Recorded data
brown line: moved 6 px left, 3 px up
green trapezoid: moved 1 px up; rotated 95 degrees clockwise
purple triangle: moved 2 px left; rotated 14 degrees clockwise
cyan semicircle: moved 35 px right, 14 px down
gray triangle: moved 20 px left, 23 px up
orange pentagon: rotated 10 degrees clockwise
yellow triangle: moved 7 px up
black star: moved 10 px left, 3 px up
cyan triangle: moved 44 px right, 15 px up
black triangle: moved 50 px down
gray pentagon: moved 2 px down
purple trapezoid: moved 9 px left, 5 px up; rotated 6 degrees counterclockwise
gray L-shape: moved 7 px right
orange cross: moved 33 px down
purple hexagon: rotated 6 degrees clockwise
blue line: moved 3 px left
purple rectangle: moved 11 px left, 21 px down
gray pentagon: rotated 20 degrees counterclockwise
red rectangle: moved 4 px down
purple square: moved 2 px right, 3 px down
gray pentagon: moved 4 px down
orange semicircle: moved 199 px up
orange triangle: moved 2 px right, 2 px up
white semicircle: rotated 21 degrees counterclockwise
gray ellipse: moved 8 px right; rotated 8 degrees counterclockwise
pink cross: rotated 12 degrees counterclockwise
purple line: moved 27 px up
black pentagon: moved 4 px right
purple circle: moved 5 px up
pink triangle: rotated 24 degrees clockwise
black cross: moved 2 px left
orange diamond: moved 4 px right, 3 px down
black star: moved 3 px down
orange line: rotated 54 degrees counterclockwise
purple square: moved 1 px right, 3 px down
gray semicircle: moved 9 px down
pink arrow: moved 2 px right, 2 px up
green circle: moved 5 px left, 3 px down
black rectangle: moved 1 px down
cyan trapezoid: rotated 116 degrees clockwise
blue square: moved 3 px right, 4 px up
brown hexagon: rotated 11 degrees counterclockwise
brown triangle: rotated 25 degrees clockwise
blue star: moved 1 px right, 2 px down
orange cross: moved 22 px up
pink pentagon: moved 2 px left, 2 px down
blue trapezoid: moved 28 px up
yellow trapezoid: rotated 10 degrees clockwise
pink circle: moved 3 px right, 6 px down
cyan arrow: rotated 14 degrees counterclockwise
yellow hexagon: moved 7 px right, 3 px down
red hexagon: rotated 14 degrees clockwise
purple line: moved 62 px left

Written instruction:
Rewrite all of the lines above with "shifted" substituted for every "moved", keeping everything else the same.

Complete output:
brown line: shifted 6 px left, 3 px up
green trapezoid: shifted 1 px up; rotated 95 degrees clockwise
purple triangle: shifted 2 px left; rotated 14 degrees clockwise
cyan semicircle: shifted 35 px right, 14 px down
gray triangle: shifted 20 px left, 23 px up
orange pentagon: rotated 10 degrees clockwise
yellow triangle: shifted 7 px up
black star: shifted 10 px left, 3 px up
cyan triangle: shifted 44 px right, 15 px up
black triangle: shifted 50 px down
gray pentagon: shifted 2 px down
purple trapezoid: shifted 9 px left, 5 px up; rotated 6 degrees counterclockwise
gray L-shape: shifted 7 px right
orange cross: shifted 33 px down
purple hexagon: rotated 6 degrees clockwise
blue line: shifted 3 px left
purple rectangle: shifted 11 px left, 21 px down
gray pentagon: rotated 20 degrees counterclockwise
red rectangle: shifted 4 px down
purple square: shifted 2 px right, 3 px down
gray pentagon: shifted 4 px down
orange semicircle: shifted 199 px up
orange triangle: shifted 2 px right, 2 px up
white semicircle: rotated 21 degrees counterclockwise
gray ellipse: shifted 8 px right; rotated 8 degrees counterclockwise
pink cross: rotated 12 degrees counterclockwise
purple line: shifted 27 px up
black pentagon: shifted 4 px right
purple circle: shifted 5 px up
pink triangle: rotated 24 degrees clockwise
black cross: shifted 2 px left
orange diamond: shifted 4 px right, 3 px down
black star: shifted 3 px down
orange line: rotated 54 degrees counterclockwise
purple square: shifted 1 px right, 3 px down
gray semicircle: shifted 9 px down
pink arrow: shifted 2 px right, 2 px up
green circle: shifted 5 px left, 3 px down
black rectangle: shifted 1 px down
cyan trapezoid: rotated 116 degrees clockwise
blue square: shifted 3 px right, 4 px up
brown hexagon: rotated 11 degrees counterclockwise
brown triangle: rotated 25 degrees clockwise
blue star: shifted 1 px right, 2 px down
orange cross: shifted 22 px up
pink pentagon: shifted 2 px left, 2 px down
blue trapezoid: shifted 28 px up
yellow trapezoid: rotated 10 degrees clockwise
pink circle: shifted 3 px right, 6 px down
cyan arrow: rotated 14 degrees counterclockwise
yellow hexagon: shifted 7 px right, 3 px down
red hexagon: rotated 14 degrees clockwise
purple line: shifted 62 px left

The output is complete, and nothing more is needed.